» **Exercise objective**
Everything in the listing below needs to be retyped exactly.

» **Records provided**
◆ ◆ ◆ ◆ ◆

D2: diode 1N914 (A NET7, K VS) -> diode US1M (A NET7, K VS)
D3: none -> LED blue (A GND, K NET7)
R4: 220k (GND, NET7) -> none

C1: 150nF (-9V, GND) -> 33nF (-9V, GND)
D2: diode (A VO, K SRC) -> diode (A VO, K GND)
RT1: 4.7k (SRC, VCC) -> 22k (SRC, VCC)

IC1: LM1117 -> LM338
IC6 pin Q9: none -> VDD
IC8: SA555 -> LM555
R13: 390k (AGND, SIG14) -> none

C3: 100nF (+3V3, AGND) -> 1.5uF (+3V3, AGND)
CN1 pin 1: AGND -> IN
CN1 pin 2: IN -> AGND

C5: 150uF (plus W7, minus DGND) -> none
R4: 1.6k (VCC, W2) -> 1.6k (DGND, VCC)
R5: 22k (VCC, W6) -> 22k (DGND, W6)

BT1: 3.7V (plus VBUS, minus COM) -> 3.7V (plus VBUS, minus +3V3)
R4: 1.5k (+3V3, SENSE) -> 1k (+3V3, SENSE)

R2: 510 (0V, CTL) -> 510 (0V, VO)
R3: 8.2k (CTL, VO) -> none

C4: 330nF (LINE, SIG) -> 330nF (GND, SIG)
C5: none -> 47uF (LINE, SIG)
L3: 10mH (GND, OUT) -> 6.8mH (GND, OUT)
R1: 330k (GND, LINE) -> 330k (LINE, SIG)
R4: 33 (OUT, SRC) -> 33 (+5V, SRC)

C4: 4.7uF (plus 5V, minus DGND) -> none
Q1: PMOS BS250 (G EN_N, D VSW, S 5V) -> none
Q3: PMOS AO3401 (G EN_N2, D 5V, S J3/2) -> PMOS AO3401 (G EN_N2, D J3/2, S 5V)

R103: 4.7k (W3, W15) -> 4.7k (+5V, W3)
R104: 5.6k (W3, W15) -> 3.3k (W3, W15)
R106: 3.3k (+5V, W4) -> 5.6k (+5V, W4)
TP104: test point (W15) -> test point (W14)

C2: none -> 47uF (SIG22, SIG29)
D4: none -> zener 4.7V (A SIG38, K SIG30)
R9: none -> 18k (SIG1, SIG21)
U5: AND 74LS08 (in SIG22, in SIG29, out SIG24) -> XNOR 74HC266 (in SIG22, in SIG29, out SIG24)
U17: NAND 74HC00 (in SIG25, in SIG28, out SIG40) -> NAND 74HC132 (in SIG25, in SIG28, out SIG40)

◆ ◆ ◆ ◆ ◆

» **Reply**
D2: diode 1N914 (A NET7, K VS) -> diode US1M (A NET7, K VS)
D3: none -> LED blue (A GND, K NET7)
R4: 220k (GND, NET7) -> none

C1: 150nF (-9V, GND) -> 33nF (-9V, GND)
D2: diode (A VO, K SRC) -> diode (A VO, K GND)
RT1: 4.7k (SRC, VCC) -> 22k (SRC, VCC)

IC1: LM1117 -> LM338
IC6 pin Q9: none -> VDD
IC8: SA555 -> LM555
R13: 390k (AGND, SIG14) -> none

C3: 100nF (+3V3, AGND) -> 1.5uF (+3V3, AGND)
CN1 pin 1: AGND -> IN
CN1 pin 2: IN -> AGND

C5: 150uF (plus W7, minus DGND) -> none
R4: 1.6k (VCC, W2) -> 1.6k (DGND, VCC)
R5: 22k (VCC, W6) -> 22k (DGND, W6)

BT1: 3.7V (plus VBUS, minus COM) -> 3.7V (plus VBUS, minus +3V3)
R4: 1.5k (+3V3, SENSE) -> 1k (+3V3, SENSE)

R2: 510 (0V, CTL) -> 510 (0V, VO)
R3: 8.2k (CTL, VO) -> none

C4: 330nF (LINE, SIG) -> 330nF (GND, SIG)
C5: none -> 47uF (LINE, SIG)
L3: 10mH (GND, OUT) -> 6.8mH (GND, OUT)
R1: 330k (GND, LINE) -> 330k (LINE, SIG)
R4: 33 (OUT, SRC) -> 33 (+5V, SRC)

C4: 4.7uF (plus 5V, minus DGND) -> none
Q1: PMOS BS250 (G EN_N, D VSW, S 5V) -> none
Q3: PMOS AO3401 (G EN_N2, D 5V, S J3/2) -> PMOS AO3401 (G EN_N2, D J3/2, S 5V)

R103: 4.7k (W3, W15) -> 4.7k (+5V, W3)
R104: 5.6k (W3, W15) -> 3.3k (W3, W15)
R106: 3.3k (+5V, W4) -> 5.6k (+5V, W4)
TP104: test point (W15) -> test point (W14)

C2: none -> 47uF (SIG22, SIG29)
D4: none -> zener 4.7V (A SIG38, K SIG30)
R9: none -> 18k (SIG1, SIG21)
U5: AND 74LS08 (in SIG22, in SIG29, out SIG24) -> XNOR 74HC266 (in SIG22, in SIG29, out SIG24)
U17: NAND 74HC00 (in SIG25, in SIG28, out SIG40) -> NAND 74HC132 (in SIG25, in SIG28, out SIG40)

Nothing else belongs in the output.